**ACTION ITEM**
Lines from the one containing "(648, 492) = (335, 360): red" through the last line of the material below: print these exactly, and only these.

**RECORDED DATA**
__________
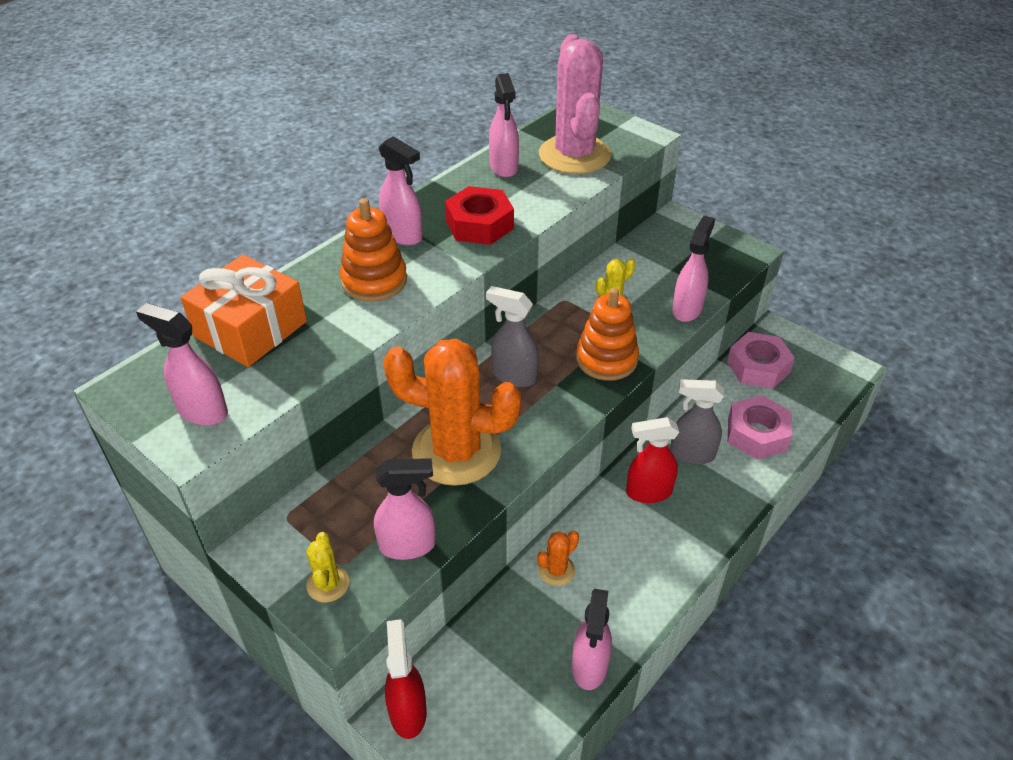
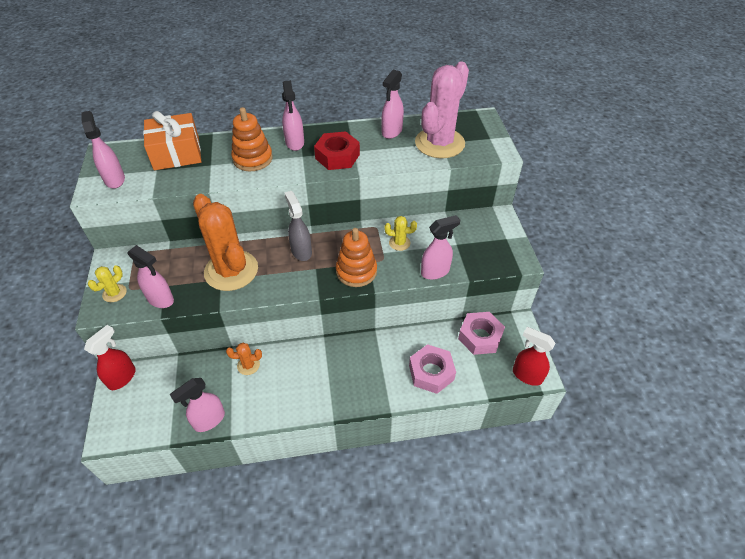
camera: 40 degrees right, 5 degrees up
(648, 492) = (335, 360): red spray bottle -> red spray bottle (526, 375)
(691, 454) = (381, 357): grey spray bottle -> none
__________
**WORKED SOLUTION**
(648, 492) = (335, 360): red spray bottle -> red spray bottle (526, 375)
(691, 454) = (381, 357): grey spray bottle -> none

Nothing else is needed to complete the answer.